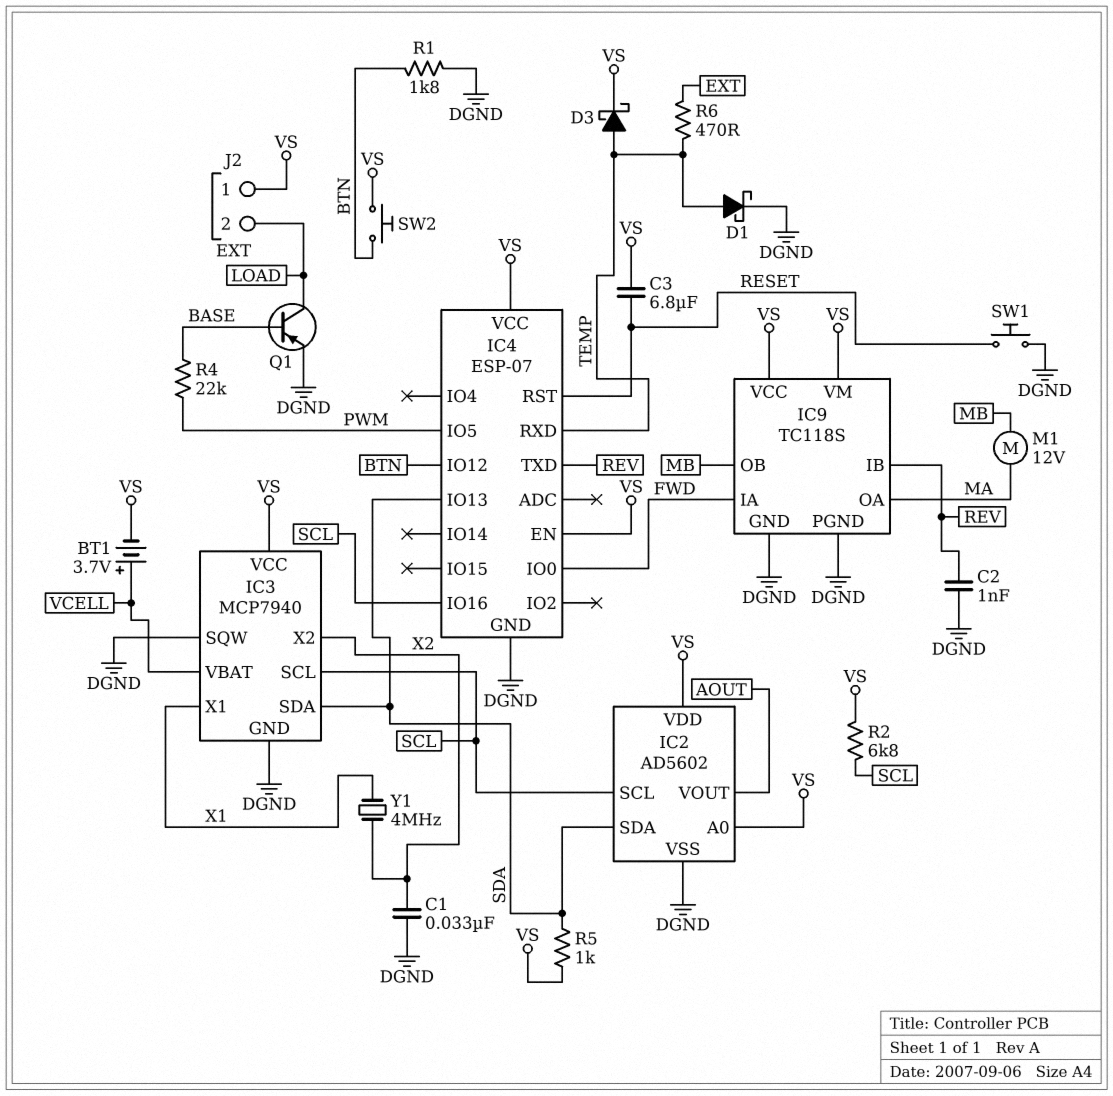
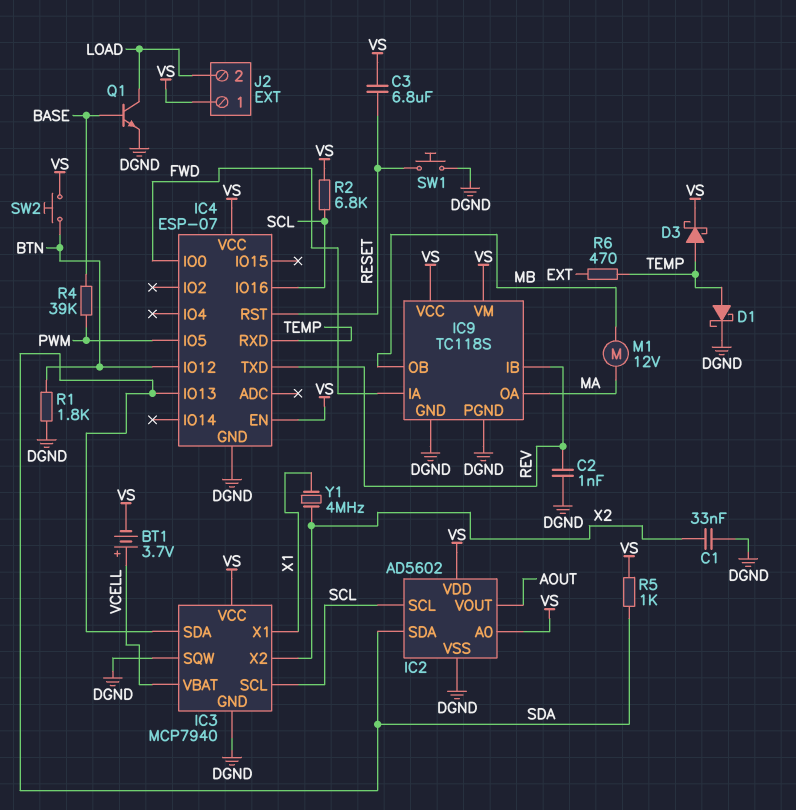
Q1: PNP (B BASE, C LOAD, E DGND) -> NPN (B BASE, C LOAD, E DGND)
R4: 22k (BASE, PWM) -> 39k (BASE, PWM)

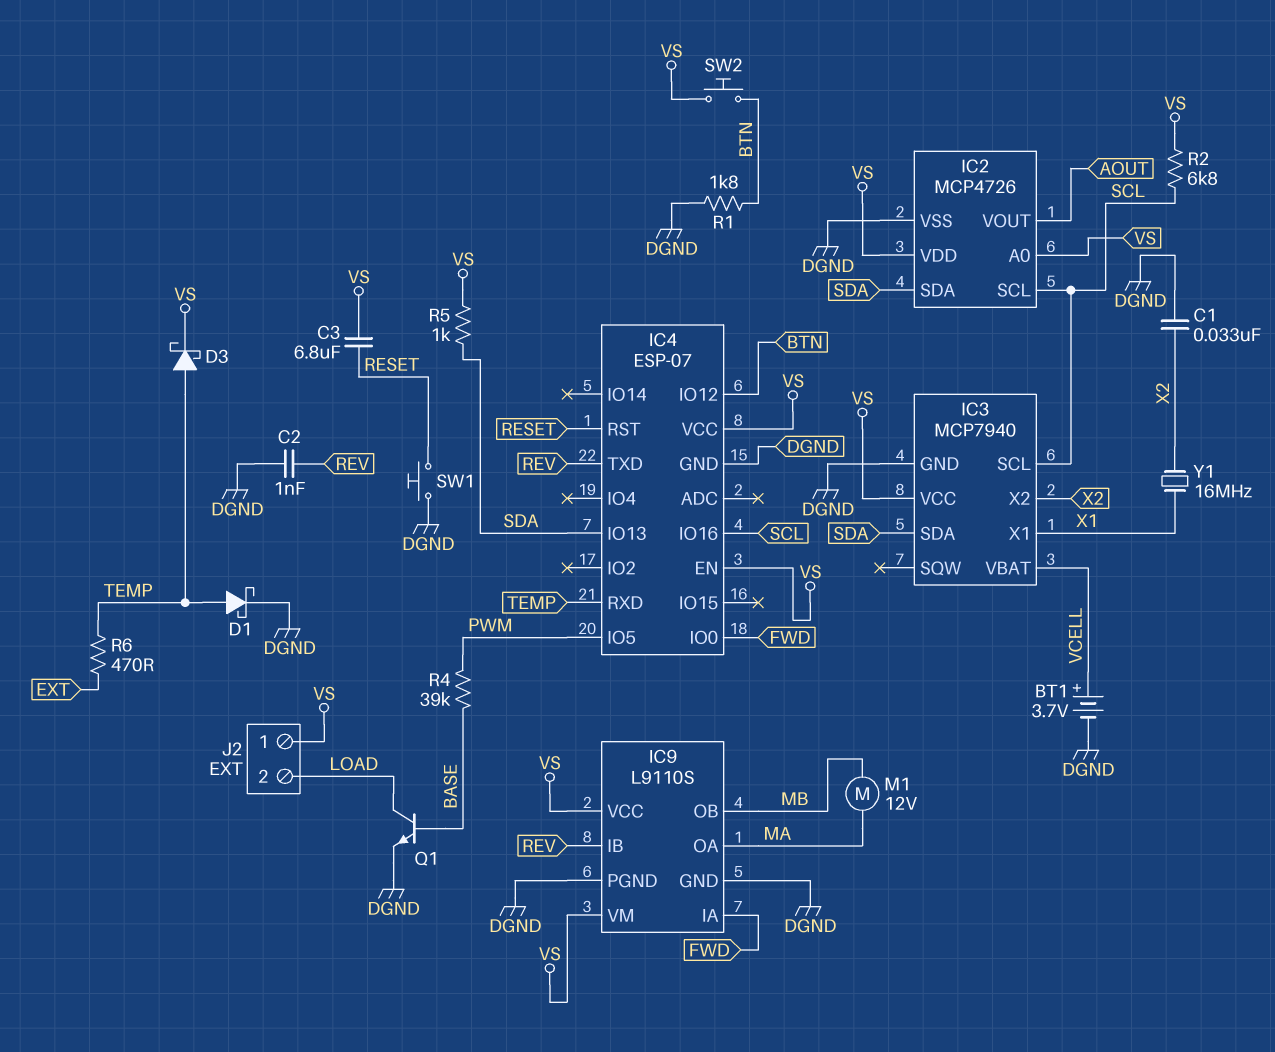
BT1: 3.7V (plus VCELL, minus VS) -> 3.7V (plus VCELL, minus DGND)
IC2: AD5602 -> MCP4726
IC3 pin SQW: DGND -> none
IC9: TC118S -> L9110S
Y1: 4MHz (X1, X2) -> 16MHz (X1, X2)

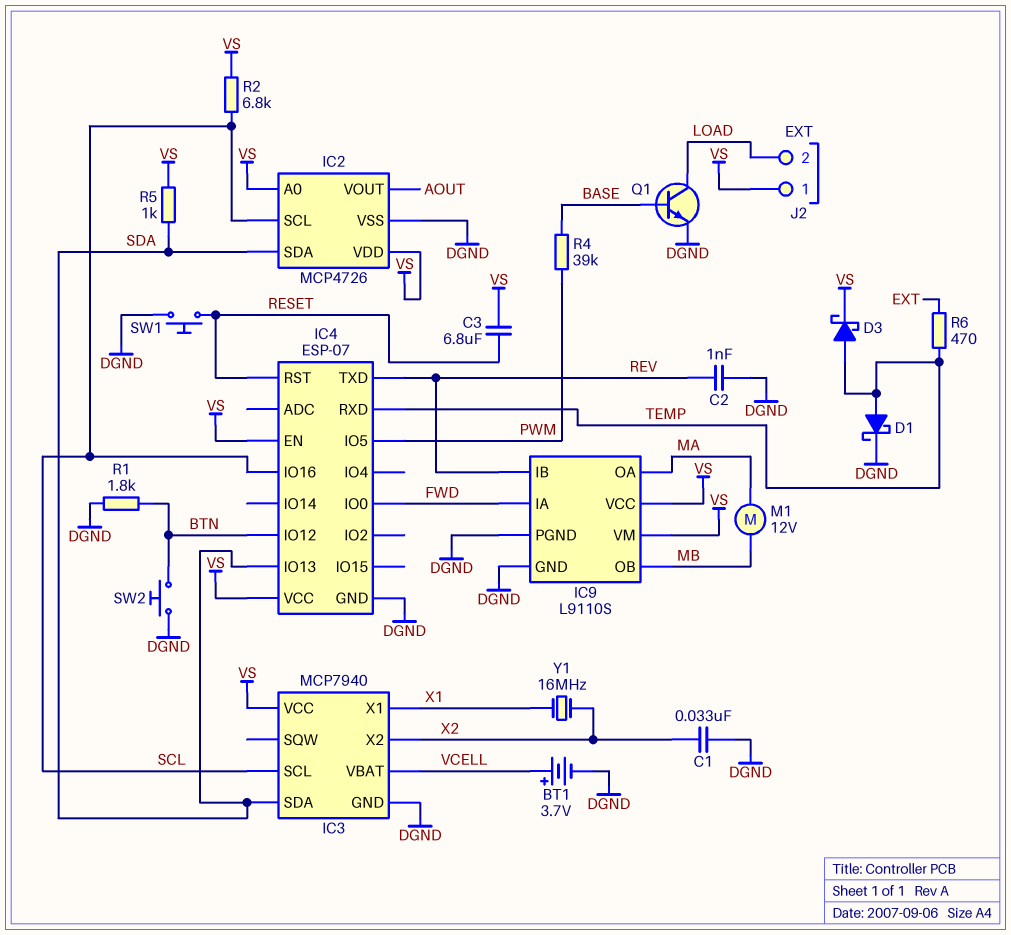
SW2: button (BTN, VS) -> button (BTN, DGND)

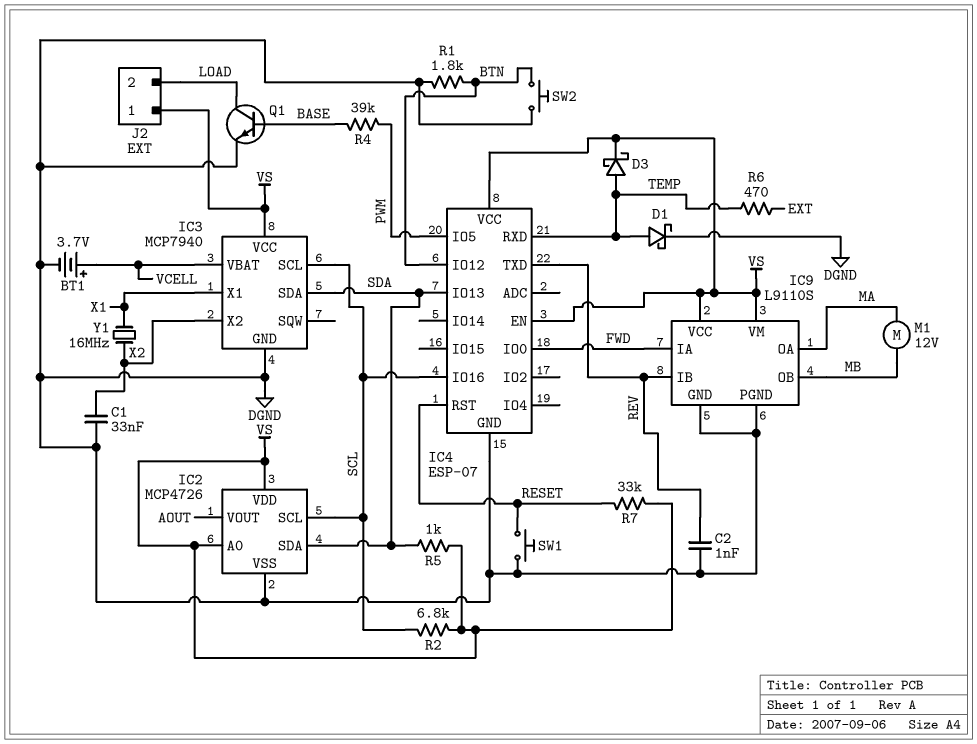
C3: 6.8uF (RESET, VS) -> none
R7: none -> 33k (RESET, VS)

***

* Instructions to follow *
From the first line to the last, return the records exactly and leave the pictures behind.

* Problem solution *
Q1: PNP (B BASE, C LOAD, E DGND) -> NPN (B BASE, C LOAD, E DGND)
R4: 22k (BASE, PWM) -> 39k (BASE, PWM)

BT1: 3.7V (plus VCELL, minus VS) -> 3.7V (plus VCELL, minus DGND)
IC2: AD5602 -> MCP4726
IC3 pin SQW: DGND -> none
IC9: TC118S -> L9110S
Y1: 4MHz (X1, X2) -> 16MHz (X1, X2)

SW2: button (BTN, VS) -> button (BTN, DGND)

C3: 6.8uF (RESET, VS) -> none
R7: none -> 33k (RESET, VS)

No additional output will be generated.